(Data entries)
<<<<

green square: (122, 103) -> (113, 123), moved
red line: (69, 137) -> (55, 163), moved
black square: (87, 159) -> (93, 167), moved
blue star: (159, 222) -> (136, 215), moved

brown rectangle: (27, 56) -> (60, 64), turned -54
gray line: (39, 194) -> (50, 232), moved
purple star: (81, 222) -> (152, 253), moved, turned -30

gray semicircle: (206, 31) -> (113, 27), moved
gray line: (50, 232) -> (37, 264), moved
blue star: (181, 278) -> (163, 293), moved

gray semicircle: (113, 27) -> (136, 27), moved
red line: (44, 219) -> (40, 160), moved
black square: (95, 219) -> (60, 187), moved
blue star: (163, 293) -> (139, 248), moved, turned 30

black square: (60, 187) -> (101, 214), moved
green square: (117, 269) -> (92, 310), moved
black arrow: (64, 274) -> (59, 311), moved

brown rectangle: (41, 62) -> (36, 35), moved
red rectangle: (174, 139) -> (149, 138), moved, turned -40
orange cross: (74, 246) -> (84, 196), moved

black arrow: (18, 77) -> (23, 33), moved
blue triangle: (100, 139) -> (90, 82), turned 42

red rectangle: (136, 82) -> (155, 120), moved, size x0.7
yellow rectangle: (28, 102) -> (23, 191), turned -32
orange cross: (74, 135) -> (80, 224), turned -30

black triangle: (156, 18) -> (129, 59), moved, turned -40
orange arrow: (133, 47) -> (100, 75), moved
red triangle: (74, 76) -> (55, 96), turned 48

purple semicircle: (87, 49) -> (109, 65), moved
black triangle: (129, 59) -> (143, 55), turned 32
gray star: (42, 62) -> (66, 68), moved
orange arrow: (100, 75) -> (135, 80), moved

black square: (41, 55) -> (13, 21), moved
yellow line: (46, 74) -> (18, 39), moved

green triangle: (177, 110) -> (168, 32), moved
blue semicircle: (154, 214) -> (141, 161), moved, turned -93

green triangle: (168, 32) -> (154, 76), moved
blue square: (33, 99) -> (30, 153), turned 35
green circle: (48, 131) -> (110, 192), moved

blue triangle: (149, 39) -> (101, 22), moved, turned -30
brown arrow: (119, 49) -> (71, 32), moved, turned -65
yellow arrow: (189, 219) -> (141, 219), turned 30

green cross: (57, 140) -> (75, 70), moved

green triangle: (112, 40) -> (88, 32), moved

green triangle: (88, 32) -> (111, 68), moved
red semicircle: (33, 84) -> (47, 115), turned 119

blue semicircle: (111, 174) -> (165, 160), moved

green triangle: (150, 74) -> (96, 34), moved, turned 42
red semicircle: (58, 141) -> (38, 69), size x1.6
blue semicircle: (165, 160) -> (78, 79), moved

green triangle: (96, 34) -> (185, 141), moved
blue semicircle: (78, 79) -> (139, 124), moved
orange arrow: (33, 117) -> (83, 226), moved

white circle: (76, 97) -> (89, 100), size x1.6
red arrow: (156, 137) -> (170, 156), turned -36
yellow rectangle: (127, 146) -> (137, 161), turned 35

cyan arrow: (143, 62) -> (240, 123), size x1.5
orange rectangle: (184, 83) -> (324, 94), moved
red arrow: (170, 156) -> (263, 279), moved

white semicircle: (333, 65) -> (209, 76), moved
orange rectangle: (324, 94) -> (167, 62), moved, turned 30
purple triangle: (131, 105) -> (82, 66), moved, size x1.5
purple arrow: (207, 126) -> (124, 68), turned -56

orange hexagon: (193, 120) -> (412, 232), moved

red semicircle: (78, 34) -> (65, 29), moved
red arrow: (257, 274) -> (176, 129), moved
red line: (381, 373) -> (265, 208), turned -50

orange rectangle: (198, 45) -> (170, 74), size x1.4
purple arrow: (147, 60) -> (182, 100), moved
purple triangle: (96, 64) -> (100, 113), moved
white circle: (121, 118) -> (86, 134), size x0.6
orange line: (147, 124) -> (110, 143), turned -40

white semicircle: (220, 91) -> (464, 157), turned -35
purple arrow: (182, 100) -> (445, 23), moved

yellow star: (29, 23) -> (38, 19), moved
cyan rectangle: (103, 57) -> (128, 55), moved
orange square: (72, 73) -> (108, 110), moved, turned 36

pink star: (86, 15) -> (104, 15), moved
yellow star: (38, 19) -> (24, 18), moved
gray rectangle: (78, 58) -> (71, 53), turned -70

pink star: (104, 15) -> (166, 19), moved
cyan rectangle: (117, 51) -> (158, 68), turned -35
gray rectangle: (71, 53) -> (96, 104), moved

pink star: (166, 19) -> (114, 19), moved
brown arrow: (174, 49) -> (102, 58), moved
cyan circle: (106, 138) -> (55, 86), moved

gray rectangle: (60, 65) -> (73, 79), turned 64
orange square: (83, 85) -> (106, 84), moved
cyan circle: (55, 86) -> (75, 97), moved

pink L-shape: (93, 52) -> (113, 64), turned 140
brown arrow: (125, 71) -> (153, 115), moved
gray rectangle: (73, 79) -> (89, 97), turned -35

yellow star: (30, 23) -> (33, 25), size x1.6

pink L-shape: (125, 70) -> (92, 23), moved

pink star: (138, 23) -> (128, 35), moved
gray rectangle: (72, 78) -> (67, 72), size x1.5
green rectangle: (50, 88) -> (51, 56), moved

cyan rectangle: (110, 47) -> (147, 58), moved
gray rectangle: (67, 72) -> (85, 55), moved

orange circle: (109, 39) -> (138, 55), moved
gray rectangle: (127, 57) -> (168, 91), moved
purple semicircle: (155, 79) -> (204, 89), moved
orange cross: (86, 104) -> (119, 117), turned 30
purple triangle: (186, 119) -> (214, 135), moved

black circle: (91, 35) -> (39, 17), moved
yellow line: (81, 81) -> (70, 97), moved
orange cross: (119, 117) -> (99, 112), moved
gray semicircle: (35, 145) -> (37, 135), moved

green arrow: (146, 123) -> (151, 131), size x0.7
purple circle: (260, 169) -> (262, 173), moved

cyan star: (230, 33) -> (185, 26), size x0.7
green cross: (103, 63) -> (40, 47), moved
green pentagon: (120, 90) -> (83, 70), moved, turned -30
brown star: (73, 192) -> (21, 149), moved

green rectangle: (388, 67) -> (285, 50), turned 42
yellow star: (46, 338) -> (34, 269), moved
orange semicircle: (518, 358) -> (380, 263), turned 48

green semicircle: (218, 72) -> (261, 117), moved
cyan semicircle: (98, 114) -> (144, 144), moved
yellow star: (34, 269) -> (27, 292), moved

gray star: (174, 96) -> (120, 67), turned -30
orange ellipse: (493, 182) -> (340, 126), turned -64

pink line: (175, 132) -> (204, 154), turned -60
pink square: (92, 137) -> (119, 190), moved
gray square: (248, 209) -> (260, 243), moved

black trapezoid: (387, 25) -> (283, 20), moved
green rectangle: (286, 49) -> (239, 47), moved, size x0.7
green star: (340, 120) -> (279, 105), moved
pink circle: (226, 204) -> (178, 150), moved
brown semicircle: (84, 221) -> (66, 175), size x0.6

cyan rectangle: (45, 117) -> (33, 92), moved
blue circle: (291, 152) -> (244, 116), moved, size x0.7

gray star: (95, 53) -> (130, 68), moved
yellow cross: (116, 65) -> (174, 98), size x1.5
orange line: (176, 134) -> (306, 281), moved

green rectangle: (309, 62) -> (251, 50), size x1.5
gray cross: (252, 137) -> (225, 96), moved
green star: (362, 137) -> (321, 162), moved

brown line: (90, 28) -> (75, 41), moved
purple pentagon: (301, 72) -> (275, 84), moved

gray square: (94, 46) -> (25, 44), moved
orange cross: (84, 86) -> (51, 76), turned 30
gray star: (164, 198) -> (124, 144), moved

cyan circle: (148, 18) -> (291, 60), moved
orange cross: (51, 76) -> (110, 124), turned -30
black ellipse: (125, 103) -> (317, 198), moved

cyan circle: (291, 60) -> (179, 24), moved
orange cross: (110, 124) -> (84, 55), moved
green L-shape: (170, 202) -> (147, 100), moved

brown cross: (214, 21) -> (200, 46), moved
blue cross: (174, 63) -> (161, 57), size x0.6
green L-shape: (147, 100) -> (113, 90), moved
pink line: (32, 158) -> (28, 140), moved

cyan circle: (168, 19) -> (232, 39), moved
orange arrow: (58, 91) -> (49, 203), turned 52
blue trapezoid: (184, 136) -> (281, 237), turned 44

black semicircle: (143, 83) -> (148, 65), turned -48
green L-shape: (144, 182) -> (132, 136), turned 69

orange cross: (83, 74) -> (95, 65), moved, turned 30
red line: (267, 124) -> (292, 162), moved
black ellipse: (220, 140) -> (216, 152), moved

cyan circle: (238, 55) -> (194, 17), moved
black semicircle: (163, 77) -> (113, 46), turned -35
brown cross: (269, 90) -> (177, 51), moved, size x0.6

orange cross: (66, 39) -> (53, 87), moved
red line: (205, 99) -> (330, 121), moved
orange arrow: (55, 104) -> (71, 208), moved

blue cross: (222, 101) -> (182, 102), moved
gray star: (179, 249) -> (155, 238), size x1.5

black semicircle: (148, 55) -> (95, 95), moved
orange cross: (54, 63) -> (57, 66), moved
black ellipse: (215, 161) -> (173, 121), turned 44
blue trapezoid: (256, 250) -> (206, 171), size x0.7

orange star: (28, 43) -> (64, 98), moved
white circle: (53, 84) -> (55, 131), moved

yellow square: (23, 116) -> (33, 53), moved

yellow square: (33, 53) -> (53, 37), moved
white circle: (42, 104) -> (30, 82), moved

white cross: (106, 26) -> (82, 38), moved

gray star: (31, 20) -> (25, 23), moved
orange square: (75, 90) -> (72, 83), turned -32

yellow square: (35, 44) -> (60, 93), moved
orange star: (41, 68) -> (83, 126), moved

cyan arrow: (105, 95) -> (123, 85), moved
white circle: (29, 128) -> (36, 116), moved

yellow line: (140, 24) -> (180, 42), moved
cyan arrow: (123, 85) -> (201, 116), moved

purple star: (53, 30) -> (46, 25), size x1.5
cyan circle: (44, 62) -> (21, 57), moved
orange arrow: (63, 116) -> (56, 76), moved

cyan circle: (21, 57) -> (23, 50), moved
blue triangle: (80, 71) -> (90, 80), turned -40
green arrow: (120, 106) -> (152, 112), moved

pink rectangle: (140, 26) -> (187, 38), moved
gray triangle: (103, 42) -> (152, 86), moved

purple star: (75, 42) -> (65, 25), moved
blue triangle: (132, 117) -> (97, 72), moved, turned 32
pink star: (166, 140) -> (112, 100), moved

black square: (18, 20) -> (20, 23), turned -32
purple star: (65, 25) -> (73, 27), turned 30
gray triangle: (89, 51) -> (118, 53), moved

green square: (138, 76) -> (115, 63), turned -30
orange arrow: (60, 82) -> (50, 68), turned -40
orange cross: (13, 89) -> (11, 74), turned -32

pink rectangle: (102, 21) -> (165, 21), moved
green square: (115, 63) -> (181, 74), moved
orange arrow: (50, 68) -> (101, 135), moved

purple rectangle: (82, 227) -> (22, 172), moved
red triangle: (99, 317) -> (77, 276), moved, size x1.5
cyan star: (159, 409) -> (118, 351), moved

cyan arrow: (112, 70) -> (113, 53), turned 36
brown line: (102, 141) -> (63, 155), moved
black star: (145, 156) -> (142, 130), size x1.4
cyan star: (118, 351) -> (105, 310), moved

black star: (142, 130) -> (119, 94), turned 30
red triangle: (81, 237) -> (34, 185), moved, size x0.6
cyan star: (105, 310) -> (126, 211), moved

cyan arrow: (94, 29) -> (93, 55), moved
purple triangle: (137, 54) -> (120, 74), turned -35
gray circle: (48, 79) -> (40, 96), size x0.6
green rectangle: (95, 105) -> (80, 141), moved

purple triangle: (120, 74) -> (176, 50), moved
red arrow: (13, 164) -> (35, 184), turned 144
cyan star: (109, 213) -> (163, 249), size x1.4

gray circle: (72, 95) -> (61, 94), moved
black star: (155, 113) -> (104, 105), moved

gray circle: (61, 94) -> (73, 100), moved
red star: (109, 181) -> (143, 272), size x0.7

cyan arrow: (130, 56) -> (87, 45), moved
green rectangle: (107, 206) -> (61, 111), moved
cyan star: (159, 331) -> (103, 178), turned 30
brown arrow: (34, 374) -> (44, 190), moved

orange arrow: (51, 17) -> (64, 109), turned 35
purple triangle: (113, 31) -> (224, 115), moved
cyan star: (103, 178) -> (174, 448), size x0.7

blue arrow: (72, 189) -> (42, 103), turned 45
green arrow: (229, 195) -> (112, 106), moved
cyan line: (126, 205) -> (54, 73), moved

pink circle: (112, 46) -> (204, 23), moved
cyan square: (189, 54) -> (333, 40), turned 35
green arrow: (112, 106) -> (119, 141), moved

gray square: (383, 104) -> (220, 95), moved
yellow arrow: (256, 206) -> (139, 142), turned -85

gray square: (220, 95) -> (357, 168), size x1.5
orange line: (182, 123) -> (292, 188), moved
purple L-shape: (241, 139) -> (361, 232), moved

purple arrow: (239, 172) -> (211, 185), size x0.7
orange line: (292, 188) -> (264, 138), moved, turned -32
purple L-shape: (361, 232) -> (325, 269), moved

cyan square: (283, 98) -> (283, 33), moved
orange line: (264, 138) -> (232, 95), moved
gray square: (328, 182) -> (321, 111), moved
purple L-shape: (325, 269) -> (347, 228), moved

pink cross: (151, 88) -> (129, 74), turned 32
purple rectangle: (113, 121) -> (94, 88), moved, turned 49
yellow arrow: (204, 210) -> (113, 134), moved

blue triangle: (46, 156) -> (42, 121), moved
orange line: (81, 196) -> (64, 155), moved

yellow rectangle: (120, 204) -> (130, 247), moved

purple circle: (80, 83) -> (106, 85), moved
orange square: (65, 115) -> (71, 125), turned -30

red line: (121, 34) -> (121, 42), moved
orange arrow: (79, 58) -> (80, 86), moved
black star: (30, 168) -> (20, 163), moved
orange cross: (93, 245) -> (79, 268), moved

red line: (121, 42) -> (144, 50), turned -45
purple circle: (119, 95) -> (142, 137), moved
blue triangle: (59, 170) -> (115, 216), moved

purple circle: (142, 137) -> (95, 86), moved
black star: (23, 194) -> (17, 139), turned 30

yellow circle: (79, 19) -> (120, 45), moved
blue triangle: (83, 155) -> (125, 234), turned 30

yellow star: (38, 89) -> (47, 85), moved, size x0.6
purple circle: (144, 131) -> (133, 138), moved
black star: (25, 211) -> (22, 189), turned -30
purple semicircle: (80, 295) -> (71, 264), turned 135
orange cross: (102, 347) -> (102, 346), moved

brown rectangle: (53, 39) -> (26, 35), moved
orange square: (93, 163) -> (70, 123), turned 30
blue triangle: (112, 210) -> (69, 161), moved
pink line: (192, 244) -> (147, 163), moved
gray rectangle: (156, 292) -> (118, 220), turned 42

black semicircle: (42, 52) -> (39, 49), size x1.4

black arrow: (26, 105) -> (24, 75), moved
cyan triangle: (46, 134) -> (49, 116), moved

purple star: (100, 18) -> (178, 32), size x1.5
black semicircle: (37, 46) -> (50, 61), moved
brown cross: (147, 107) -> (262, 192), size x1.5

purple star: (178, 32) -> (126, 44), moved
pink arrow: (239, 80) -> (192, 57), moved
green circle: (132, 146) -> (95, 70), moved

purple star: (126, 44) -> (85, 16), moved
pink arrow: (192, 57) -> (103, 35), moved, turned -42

>>>>

Once you find the line with "orange star: (28, 43) -> (64, 98), moved" in the entries above, output it and each line after it up to and including the line with "white cross: (106, 26) -> (82, 38), moved", and nothing else.

● Answer box
orange star: (28, 43) -> (64, 98), moved
white circle: (53, 84) -> (55, 131), moved

yellow square: (23, 116) -> (33, 53), moved

yellow square: (33, 53) -> (53, 37), moved
white circle: (42, 104) -> (30, 82), moved

white cross: (106, 26) -> (82, 38), moved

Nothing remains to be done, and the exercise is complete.